» Data extract:
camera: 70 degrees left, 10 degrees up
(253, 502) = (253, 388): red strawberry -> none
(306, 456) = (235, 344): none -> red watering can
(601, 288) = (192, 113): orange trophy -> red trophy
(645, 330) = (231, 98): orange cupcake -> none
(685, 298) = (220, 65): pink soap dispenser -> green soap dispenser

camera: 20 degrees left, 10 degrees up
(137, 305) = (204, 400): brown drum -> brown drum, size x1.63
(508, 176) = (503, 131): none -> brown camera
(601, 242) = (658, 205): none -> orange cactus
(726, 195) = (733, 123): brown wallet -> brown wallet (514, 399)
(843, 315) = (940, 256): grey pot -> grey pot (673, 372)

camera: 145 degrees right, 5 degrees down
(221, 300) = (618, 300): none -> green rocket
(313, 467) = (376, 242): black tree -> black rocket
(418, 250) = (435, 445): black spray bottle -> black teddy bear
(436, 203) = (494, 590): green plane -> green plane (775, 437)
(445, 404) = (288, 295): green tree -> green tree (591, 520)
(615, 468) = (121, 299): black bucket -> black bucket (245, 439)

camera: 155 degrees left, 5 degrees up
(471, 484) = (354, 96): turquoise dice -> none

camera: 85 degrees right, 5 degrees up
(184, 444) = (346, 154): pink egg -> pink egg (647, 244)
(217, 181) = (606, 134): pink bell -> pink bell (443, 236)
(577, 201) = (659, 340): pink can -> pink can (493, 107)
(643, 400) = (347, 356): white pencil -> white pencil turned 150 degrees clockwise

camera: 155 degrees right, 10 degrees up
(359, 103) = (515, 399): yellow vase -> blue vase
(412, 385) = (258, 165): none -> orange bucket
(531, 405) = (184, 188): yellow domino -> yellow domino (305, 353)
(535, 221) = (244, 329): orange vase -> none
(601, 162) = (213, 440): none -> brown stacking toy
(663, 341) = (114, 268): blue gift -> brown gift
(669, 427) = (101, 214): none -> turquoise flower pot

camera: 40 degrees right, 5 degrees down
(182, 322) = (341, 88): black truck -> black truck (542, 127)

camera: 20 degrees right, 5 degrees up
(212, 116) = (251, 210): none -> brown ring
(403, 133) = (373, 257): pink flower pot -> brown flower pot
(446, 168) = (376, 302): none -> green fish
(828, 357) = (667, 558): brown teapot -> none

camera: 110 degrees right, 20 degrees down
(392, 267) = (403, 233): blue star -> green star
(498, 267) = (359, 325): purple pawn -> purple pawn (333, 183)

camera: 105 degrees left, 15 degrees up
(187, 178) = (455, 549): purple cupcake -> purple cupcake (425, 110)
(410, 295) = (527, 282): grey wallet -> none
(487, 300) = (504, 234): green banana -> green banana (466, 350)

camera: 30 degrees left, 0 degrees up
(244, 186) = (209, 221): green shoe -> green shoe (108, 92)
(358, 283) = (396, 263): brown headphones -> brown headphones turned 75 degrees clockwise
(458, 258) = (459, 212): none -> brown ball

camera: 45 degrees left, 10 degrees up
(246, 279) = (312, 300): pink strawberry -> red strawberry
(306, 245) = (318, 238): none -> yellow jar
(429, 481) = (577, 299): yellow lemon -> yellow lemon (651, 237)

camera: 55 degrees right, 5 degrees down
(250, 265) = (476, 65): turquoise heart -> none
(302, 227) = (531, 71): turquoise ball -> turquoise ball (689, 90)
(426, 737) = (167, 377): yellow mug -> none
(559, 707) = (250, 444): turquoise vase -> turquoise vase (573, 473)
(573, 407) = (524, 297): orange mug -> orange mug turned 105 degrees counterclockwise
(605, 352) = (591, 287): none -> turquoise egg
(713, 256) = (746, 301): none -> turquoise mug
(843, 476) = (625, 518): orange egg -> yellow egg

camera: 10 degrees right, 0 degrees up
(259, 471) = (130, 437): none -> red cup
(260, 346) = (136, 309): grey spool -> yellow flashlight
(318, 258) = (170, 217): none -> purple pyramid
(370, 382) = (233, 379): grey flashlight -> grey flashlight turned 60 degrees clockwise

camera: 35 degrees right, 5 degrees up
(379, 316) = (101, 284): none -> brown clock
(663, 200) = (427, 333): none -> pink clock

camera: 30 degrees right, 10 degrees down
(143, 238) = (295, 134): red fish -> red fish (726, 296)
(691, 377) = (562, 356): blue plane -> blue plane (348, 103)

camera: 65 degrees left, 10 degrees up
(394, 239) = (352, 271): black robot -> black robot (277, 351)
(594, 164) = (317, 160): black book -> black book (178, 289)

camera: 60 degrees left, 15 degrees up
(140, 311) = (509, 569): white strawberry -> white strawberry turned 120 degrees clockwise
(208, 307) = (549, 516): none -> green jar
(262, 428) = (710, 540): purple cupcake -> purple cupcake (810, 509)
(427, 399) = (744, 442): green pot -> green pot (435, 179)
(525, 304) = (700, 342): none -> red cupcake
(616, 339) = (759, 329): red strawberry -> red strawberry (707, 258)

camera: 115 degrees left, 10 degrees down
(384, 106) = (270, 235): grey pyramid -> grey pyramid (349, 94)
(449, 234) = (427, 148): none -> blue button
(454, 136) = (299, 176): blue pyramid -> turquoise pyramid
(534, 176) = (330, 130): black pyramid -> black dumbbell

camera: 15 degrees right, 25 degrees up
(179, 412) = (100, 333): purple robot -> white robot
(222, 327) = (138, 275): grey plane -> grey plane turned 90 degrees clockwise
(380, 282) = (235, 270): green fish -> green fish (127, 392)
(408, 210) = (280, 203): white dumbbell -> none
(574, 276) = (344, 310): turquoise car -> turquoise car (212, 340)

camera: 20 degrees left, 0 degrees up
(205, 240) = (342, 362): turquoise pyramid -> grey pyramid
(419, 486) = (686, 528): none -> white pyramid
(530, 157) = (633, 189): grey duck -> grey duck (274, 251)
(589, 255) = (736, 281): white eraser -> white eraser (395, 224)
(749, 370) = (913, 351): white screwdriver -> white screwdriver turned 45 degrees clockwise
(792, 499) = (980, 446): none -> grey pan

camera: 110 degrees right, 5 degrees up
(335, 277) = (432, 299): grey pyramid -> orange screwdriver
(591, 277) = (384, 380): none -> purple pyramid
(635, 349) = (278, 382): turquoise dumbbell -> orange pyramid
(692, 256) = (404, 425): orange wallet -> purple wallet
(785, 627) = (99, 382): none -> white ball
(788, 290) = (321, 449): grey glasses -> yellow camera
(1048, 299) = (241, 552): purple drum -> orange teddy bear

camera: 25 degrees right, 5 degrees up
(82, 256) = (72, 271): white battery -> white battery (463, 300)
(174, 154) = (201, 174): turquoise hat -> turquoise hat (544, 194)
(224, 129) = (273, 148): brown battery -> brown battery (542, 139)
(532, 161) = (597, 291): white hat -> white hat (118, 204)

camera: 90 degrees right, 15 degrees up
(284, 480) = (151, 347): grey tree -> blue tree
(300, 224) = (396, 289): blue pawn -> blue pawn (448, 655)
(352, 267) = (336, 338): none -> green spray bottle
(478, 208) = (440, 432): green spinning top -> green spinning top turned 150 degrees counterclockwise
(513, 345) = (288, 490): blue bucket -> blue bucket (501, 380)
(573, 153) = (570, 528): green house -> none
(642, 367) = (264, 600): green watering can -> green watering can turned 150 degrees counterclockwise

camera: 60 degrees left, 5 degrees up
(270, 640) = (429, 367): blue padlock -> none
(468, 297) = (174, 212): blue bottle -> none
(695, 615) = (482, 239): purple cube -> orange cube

» Exercise objective: Return the line that contains "(352, 267) = (336, 338): none" along with every line after it through the end of the entries, exactly, adding nothing.

» Task solution:
(352, 267) = (336, 338): none -> green spray bottle
(478, 208) = (440, 432): green spinning top -> green spinning top turned 150 degrees counterclockwise
(513, 345) = (288, 490): blue bucket -> blue bucket (501, 380)
(573, 153) = (570, 528): green house -> none
(642, 367) = (264, 600): green watering can -> green watering can turned 150 degrees counterclockwise

camera: 60 degrees left, 5 degrees up
(270, 640) = (429, 367): blue padlock -> none
(468, 297) = (174, 212): blue bottle -> none
(695, 615) = (482, 239): purple cube -> orange cube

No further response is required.